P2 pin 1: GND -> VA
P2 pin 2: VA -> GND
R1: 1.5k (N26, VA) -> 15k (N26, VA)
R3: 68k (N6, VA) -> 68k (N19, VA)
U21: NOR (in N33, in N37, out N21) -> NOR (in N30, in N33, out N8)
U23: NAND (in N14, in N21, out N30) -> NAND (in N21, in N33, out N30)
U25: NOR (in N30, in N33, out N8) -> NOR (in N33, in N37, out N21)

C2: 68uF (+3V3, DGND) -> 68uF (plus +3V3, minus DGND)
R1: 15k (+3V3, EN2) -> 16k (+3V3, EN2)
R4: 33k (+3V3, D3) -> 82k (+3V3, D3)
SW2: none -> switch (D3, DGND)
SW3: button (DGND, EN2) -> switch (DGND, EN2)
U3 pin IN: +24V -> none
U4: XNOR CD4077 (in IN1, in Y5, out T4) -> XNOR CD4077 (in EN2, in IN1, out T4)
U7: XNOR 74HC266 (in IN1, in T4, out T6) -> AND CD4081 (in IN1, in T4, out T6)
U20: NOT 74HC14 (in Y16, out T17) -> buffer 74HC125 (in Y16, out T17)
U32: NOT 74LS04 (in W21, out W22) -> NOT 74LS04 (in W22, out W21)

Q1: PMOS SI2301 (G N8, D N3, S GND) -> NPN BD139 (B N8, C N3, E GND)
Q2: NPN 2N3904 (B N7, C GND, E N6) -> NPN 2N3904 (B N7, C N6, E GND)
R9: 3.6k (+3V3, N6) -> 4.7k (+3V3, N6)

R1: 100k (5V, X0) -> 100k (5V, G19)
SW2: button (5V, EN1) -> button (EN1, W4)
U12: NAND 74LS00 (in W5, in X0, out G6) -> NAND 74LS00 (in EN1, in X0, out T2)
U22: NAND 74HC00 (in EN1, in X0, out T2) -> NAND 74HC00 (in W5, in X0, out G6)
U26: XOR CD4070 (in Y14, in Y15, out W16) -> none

» **Exercise**
Print all the data above word for word.

» **Answer area**
P2 pin 1: GND -> VA
P2 pin 2: VA -> GND
R1: 1.5k (N26, VA) -> 15k (N26, VA)
R3: 68k (N6, VA) -> 68k (N19, VA)
U21: NOR (in N33, in N37, out N21) -> NOR (in N30, in N33, out N8)
U23: NAND (in N14, in N21, out N30) -> NAND (in N21, in N33, out N30)
U25: NOR (in N30, in N33, out N8) -> NOR (in N33, in N37, out N21)

C2: 68uF (+3V3, DGND) -> 68uF (plus +3V3, minus DGND)
R1: 15k (+3V3, EN2) -> 16k (+3V3, EN2)
R4: 33k (+3V3, D3) -> 82k (+3V3, D3)
SW2: none -> switch (D3, DGND)
SW3: button (DGND, EN2) -> switch (DGND, EN2)
U3 pin IN: +24V -> none
U4: XNOR CD4077 (in IN1, in Y5, out T4) -> XNOR CD4077 (in EN2, in IN1, out T4)
U7: XNOR 74HC266 (in IN1, in T4, out T6) -> AND CD4081 (in IN1, in T4, out T6)
U20: NOT 74HC14 (in Y16, out T17) -> buffer 74HC125 (in Y16, out T17)
U32: NOT 74LS04 (in W21, out W22) -> NOT 74LS04 (in W22, out W21)

Q1: PMOS SI2301 (G N8, D N3, S GND) -> NPN BD139 (B N8, C N3, E GND)
Q2: NPN 2N3904 (B N7, C GND, E N6) -> NPN 2N3904 (B N7, C N6, E GND)
R9: 3.6k (+3V3, N6) -> 4.7k (+3V3, N6)

R1: 100k (5V, X0) -> 100k (5V, G19)
SW2: button (5V, EN1) -> button (EN1, W4)
U12: NAND 74LS00 (in W5, in X0, out G6) -> NAND 74LS00 (in EN1, in X0, out T2)
U22: NAND 74HC00 (in EN1, in X0, out T2) -> NAND 74HC00 (in W5, in X0, out G6)
U26: XOR CD4070 (in Y14, in Y15, out W16) -> none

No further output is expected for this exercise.